* _About this exercise_:
Each line of the records below that holds "parking" should be copied out.

* _Records for this exercise_:
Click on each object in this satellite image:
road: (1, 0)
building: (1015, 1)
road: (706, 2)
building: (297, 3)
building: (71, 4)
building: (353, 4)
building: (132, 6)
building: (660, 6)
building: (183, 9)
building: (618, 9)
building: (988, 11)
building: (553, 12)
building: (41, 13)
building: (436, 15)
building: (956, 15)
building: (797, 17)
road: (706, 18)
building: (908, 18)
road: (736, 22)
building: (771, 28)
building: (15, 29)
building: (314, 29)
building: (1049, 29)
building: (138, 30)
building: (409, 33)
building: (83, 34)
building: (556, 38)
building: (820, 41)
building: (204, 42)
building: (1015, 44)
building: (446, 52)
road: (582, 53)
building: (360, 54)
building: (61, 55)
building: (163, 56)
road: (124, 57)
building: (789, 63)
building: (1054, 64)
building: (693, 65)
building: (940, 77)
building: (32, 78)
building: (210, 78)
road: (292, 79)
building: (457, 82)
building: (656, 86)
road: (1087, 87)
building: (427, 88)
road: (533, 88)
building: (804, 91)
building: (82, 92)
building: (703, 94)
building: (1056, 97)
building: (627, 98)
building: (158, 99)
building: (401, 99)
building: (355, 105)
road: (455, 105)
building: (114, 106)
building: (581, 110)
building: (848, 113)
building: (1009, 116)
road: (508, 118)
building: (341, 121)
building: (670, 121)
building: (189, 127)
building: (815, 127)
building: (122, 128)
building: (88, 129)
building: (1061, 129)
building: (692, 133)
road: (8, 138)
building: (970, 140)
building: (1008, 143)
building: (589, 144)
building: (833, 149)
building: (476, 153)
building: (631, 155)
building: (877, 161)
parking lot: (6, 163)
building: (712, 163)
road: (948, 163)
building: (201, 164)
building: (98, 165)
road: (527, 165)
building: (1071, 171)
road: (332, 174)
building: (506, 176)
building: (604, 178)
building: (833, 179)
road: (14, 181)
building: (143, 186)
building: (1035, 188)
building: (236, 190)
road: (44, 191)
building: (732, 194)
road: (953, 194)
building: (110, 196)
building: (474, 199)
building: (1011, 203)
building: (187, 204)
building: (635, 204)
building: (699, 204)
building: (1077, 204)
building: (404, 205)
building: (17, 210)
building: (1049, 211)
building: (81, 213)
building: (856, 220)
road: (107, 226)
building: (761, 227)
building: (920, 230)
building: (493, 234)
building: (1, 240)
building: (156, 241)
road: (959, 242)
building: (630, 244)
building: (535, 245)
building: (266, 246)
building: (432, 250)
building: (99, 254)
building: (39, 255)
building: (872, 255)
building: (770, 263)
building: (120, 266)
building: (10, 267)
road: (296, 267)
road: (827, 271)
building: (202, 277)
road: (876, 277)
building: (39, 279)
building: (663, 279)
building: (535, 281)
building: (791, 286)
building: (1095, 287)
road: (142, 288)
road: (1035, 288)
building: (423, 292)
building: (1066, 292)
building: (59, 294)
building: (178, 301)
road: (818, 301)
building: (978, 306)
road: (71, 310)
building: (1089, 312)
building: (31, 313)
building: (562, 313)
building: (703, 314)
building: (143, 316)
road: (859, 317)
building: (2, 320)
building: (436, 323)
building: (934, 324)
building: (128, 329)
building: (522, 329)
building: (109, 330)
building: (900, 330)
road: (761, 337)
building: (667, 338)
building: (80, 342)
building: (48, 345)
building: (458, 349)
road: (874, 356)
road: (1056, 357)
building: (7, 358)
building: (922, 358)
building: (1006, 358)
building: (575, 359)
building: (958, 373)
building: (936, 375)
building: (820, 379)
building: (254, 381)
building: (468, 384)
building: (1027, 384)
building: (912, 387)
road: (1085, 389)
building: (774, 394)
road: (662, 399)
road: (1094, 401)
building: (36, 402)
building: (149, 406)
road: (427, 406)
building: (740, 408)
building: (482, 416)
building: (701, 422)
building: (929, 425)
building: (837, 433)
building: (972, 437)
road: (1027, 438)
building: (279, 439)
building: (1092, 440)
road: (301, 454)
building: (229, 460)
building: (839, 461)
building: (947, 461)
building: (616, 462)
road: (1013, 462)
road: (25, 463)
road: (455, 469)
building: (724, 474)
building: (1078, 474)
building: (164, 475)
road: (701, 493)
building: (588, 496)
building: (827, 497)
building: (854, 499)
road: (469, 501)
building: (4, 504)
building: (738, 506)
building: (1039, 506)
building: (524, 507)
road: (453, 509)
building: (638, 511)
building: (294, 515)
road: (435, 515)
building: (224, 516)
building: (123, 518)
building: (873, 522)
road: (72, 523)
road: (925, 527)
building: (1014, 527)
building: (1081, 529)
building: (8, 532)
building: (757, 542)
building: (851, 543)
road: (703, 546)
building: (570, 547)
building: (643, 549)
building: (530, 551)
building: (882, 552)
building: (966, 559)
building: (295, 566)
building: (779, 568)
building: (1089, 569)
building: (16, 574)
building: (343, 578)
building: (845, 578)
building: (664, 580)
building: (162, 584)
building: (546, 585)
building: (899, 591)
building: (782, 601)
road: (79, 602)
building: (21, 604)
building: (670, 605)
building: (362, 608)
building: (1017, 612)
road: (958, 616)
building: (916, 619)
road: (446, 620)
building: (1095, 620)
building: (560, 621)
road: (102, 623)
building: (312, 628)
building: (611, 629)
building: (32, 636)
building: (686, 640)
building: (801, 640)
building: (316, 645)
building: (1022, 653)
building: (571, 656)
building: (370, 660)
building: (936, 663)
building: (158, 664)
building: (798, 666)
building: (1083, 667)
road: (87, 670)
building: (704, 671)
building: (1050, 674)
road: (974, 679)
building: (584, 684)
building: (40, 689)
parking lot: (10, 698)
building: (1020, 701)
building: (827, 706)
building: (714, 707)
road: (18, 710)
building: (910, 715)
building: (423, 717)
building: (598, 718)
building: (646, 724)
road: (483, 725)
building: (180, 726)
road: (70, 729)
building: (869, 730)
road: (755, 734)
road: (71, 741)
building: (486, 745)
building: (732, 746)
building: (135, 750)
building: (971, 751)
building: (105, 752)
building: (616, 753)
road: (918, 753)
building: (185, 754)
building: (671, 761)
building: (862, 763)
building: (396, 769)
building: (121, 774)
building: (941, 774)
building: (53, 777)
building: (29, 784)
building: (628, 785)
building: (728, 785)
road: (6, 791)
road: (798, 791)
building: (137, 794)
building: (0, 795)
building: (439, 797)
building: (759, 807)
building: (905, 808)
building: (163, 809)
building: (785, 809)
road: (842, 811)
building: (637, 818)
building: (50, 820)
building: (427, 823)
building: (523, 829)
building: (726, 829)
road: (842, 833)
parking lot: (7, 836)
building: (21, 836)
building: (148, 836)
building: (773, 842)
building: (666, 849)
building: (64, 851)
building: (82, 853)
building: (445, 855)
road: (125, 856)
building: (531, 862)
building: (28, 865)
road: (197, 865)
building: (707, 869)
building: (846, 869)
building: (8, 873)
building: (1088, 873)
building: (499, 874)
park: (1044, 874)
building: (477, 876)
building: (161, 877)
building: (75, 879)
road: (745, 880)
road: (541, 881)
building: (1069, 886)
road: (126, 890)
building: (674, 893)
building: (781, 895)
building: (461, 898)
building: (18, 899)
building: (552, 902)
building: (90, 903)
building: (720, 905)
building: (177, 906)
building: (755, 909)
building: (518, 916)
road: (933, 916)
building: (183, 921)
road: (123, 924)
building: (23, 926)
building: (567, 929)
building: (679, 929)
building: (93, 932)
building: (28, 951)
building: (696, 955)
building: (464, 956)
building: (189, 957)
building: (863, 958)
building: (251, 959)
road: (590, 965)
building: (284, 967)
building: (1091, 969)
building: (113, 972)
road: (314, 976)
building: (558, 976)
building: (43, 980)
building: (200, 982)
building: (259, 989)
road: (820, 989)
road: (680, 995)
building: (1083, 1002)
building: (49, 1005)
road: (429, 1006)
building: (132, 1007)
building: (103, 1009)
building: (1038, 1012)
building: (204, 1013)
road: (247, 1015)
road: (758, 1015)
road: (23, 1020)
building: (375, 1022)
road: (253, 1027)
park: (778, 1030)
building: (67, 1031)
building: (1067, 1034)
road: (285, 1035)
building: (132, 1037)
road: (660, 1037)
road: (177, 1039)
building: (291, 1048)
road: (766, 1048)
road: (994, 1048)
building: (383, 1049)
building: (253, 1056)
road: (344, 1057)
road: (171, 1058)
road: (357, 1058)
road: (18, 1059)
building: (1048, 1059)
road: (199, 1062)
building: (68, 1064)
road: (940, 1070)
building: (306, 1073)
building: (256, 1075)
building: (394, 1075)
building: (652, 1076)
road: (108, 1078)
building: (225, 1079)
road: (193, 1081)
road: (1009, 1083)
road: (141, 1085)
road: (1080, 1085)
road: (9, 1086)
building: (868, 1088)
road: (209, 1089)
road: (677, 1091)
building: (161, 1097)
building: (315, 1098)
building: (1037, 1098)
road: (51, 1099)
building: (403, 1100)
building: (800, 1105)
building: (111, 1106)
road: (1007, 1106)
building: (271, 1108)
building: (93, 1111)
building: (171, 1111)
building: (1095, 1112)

* _Answer to this problem_:
parking lot: (6, 163)
parking lot: (10, 698)
parking lot: (7, 836)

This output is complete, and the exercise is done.